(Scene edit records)
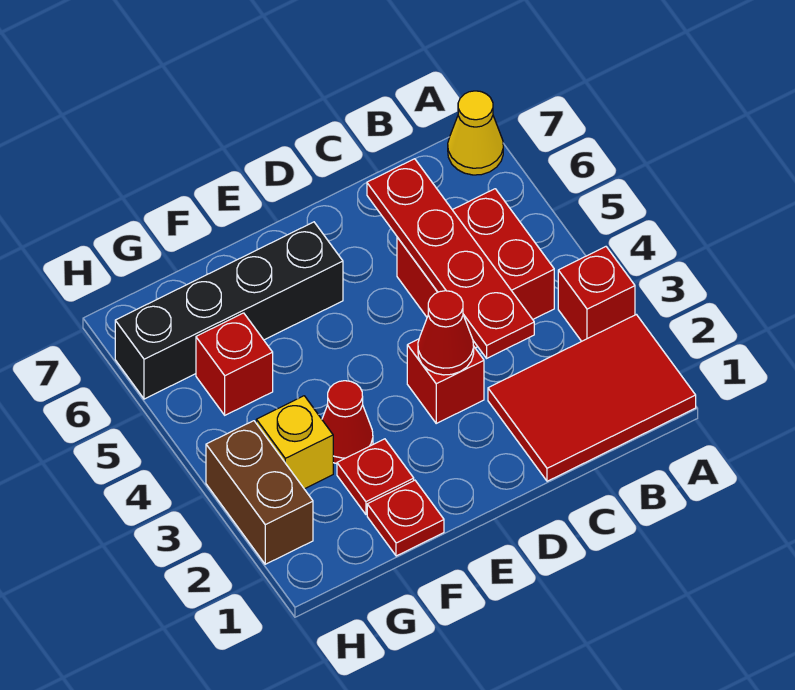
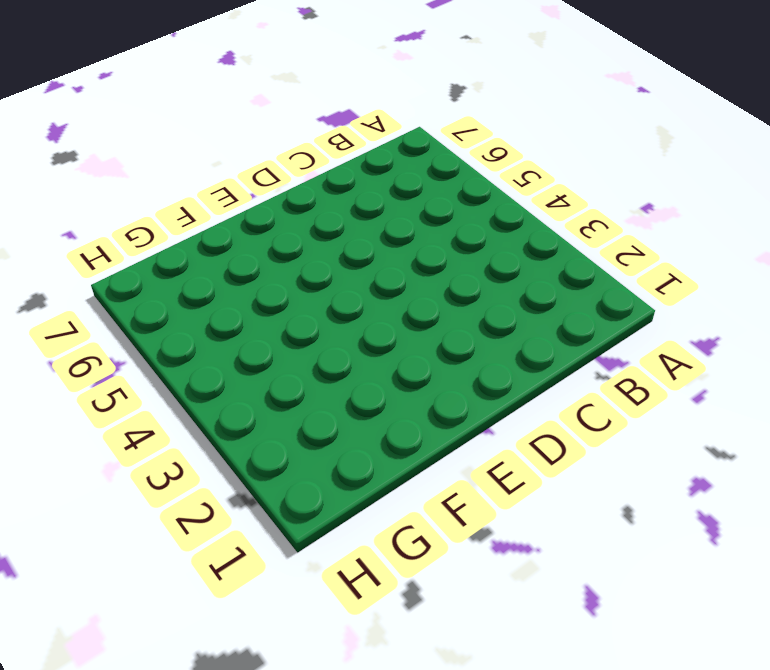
none -> red tile A1:C2 level 1
none -> red brick A3 level 1
none -> yellow cone A7 level 1

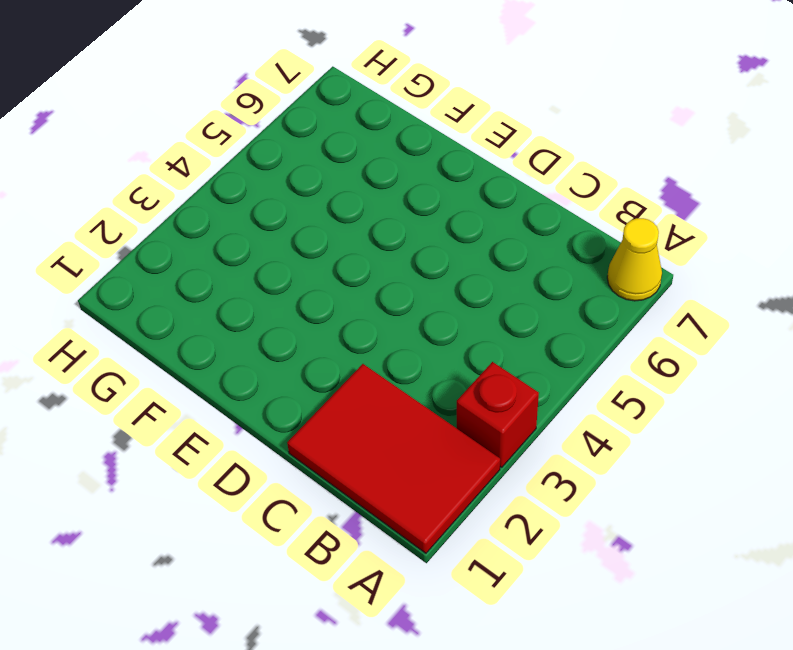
none -> red brick B4:C5 level 1
none -> red brick D3 level 1
none -> black brick E6:H6 level 1

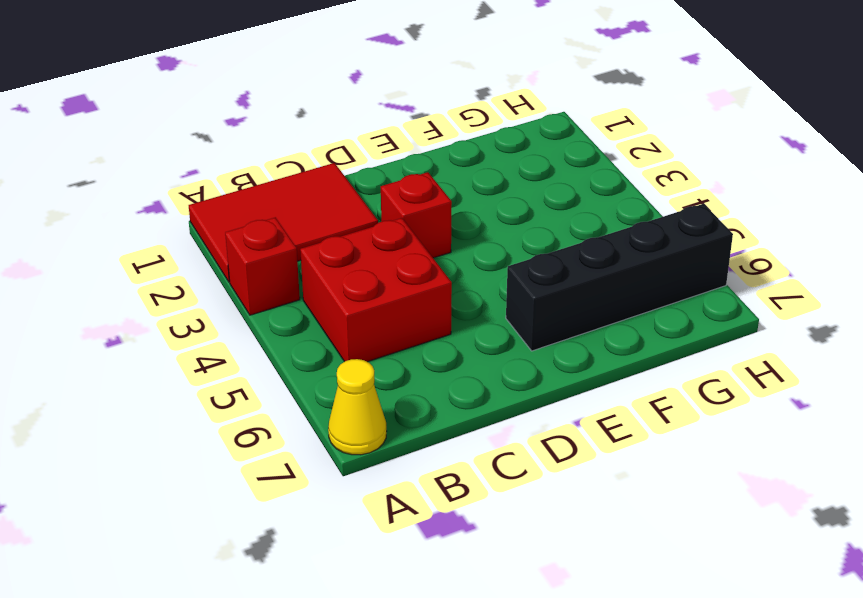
none -> red plate F1 level 1
none -> red plate F2 level 1
none -> red cone F3 level 1

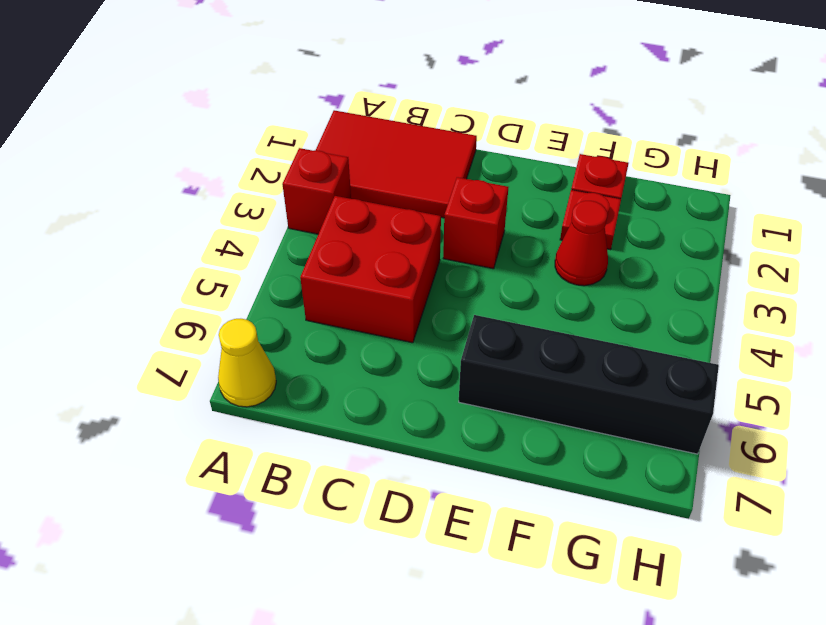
none -> yellow brick G3 level 1
none -> red brick G5 level 1
none -> brown brick H2:H3 level 1

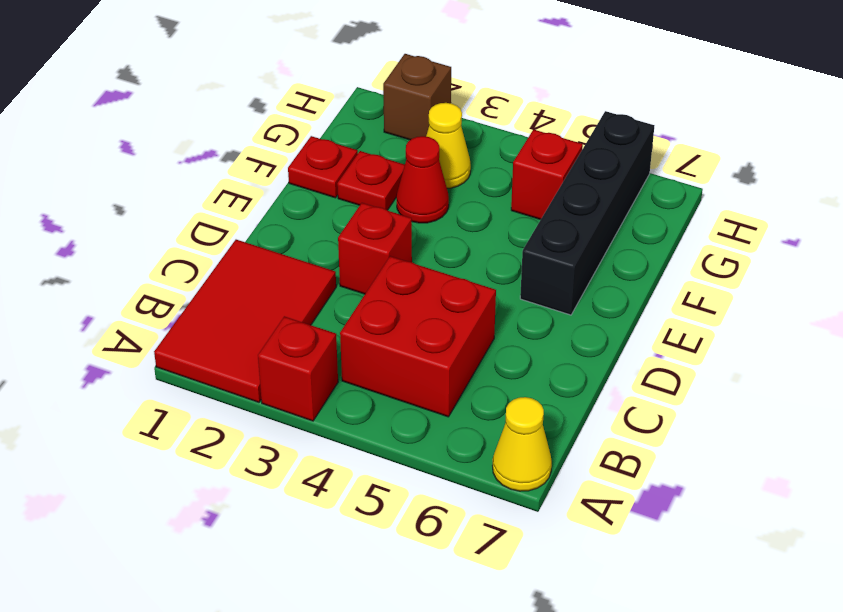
yellow cone G3 level 1 -> yellow brick G3 level 1
brown brick H2 level 1 -> brown brick H2:H3 level 1
none -> red plate C3:C6 level 2
none -> red cone D3 level 2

## PROBLEM TO SOLVE
Report all lines of the data that include the word "plate".

## OUTPUT OF THE TASK
none -> red plate F1 level 1
none -> red plate F2 level 1
none -> red plate C3:C6 level 2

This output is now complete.